===== DATASET
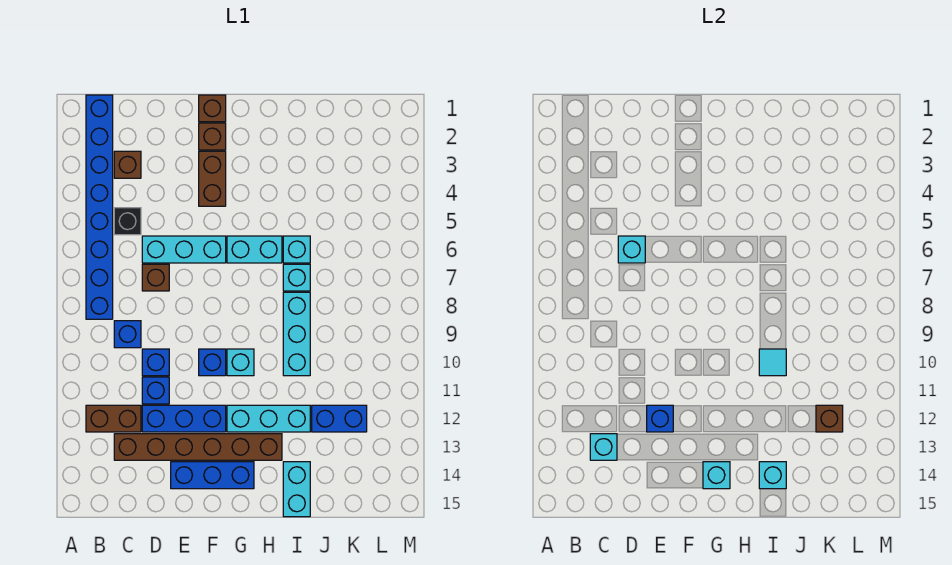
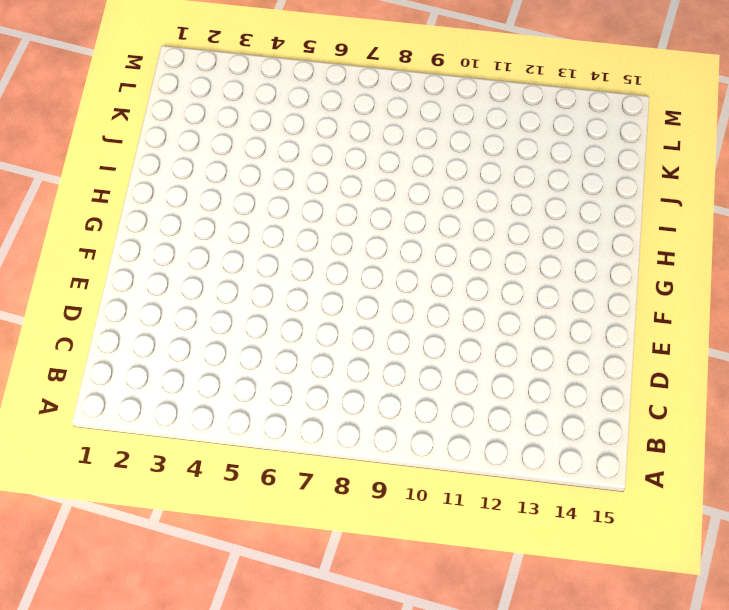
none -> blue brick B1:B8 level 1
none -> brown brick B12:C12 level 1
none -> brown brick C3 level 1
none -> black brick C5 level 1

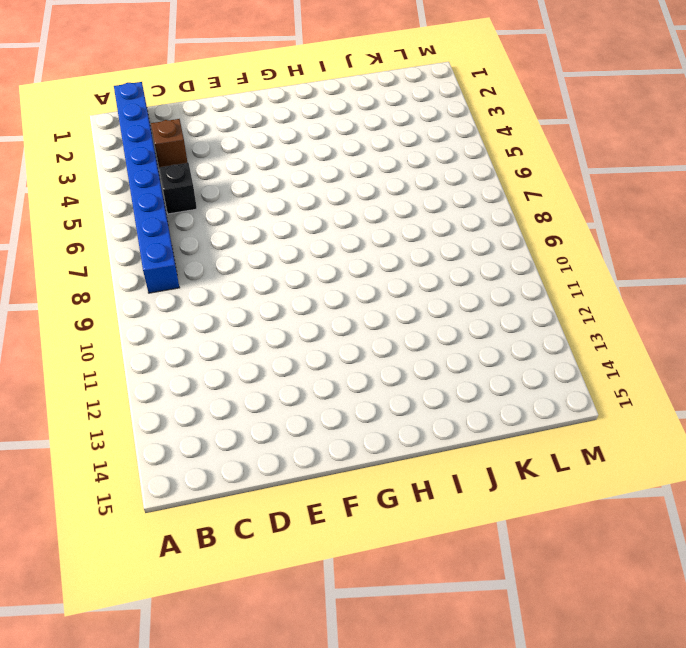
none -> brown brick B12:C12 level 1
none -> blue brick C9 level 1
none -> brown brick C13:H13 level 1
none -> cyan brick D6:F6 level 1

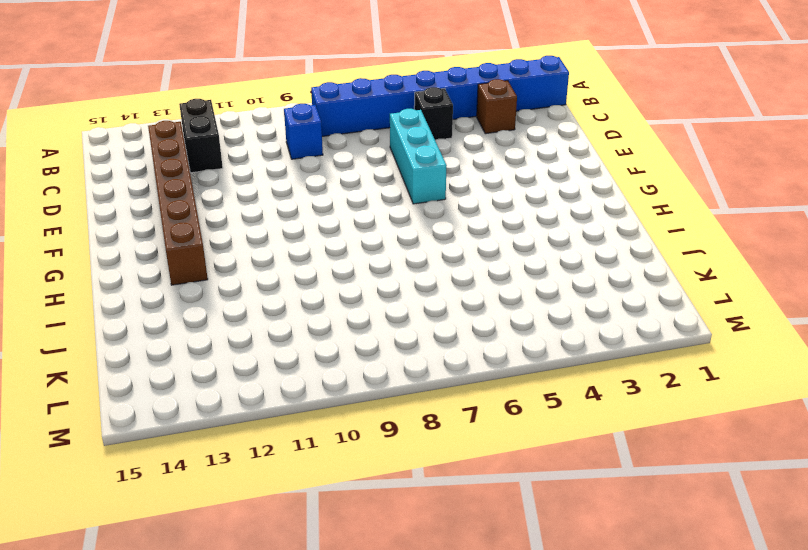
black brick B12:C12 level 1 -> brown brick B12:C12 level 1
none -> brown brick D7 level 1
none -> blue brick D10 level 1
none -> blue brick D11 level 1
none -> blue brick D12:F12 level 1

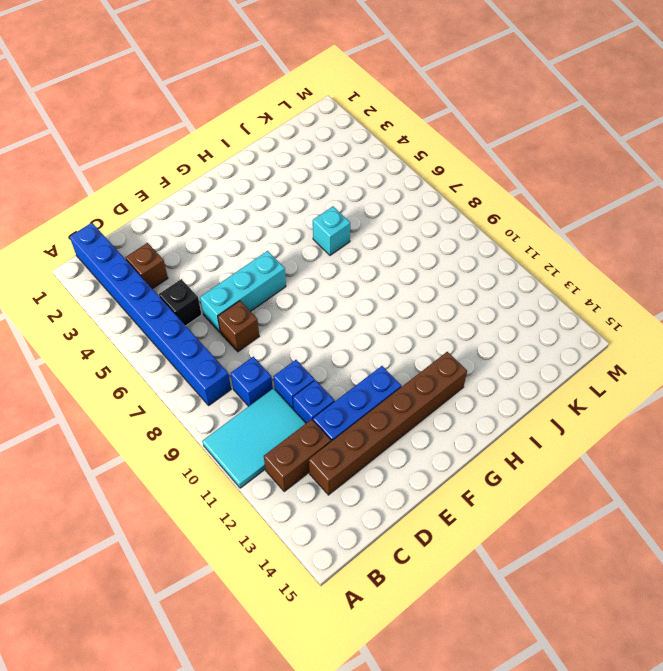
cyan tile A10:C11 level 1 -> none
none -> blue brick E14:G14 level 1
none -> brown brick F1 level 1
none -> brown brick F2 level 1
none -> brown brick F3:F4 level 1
==========
Skip all pictures. Then give again, exactly, each line from the line holding "none -> blue brick D11 level 1" through the last line of the listing above, both ends included.

none -> blue brick D11 level 1
none -> blue brick D12:F12 level 1

cyan tile A10:C11 level 1 -> none
none -> blue brick E14:G14 level 1
none -> brown brick F1 level 1
none -> brown brick F2 level 1
none -> brown brick F3:F4 level 1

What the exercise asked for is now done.